• _TASK_: Each line containing the word "ball" must be copied from the material below.

• _DATA SECTION_:

====================

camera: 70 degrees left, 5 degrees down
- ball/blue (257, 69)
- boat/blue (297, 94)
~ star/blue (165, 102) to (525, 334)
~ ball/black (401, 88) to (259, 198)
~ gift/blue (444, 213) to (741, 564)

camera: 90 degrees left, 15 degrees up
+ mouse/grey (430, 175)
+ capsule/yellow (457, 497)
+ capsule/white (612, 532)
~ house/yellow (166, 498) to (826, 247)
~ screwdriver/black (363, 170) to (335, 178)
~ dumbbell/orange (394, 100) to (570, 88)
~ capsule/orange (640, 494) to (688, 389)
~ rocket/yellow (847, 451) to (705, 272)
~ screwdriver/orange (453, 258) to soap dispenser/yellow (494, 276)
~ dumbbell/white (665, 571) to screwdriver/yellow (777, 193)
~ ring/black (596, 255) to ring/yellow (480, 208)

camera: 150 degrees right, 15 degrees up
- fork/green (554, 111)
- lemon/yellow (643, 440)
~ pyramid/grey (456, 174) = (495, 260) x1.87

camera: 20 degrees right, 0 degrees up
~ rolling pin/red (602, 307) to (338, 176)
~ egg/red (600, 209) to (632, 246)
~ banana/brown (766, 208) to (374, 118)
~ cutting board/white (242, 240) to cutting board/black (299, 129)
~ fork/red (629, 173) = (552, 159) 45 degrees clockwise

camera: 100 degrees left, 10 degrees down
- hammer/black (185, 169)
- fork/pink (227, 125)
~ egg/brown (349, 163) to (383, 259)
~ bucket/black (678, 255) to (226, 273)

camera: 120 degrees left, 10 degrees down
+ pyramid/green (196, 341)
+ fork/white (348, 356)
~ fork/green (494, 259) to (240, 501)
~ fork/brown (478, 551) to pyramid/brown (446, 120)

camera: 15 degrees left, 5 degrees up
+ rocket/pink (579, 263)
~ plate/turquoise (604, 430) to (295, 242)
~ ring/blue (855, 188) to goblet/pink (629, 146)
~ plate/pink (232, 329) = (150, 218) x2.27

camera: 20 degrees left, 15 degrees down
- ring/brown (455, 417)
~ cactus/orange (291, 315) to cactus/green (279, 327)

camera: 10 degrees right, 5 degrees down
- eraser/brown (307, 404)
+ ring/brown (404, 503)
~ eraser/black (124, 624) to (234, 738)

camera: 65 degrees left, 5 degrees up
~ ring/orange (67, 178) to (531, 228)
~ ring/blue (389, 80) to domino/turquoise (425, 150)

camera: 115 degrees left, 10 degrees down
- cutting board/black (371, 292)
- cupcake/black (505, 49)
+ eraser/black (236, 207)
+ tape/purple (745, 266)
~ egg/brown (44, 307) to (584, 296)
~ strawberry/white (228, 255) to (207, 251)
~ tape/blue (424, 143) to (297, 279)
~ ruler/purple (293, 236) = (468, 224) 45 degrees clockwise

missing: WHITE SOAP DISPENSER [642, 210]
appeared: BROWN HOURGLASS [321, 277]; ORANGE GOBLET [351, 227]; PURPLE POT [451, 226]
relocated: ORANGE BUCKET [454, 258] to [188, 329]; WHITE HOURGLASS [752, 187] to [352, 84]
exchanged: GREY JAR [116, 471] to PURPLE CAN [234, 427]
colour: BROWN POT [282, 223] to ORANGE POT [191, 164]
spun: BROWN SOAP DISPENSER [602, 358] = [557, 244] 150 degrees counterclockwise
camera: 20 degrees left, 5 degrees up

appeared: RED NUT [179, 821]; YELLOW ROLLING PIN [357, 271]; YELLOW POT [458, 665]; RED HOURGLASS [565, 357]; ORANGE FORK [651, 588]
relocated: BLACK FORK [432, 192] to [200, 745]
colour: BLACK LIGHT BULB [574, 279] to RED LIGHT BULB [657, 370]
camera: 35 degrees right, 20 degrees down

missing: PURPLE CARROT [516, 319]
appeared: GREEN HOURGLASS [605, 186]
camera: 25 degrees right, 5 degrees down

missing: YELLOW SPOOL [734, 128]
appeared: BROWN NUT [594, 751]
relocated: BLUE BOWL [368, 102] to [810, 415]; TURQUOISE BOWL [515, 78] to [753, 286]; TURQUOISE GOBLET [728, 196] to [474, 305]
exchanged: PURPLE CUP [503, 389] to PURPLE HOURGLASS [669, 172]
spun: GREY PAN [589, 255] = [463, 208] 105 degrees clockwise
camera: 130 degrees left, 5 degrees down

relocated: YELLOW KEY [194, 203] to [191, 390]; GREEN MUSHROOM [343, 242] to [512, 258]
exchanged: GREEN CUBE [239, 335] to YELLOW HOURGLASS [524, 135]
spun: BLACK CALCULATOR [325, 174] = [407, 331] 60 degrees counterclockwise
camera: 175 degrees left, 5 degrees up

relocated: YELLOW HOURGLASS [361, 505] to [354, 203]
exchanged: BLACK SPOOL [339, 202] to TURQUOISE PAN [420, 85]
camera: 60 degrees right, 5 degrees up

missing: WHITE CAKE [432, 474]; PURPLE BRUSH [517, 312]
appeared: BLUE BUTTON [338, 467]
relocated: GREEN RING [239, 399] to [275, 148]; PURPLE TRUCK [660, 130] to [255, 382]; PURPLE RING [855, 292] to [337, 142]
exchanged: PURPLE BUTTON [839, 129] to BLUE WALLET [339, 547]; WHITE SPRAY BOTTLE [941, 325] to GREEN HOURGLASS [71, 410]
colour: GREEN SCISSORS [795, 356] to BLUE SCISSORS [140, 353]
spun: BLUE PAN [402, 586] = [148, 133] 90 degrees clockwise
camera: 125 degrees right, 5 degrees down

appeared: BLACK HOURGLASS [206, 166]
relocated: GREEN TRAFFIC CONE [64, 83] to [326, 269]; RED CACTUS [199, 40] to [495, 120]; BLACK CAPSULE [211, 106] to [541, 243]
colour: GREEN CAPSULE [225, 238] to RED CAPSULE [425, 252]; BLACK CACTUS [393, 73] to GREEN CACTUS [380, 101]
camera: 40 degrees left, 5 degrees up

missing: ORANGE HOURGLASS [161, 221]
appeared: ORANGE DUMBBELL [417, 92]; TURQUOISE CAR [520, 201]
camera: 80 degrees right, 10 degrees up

====================

• _YOUR RESPONSE_:
- ball/blue (257, 69)
~ ball/black (401, 88) to (259, 198)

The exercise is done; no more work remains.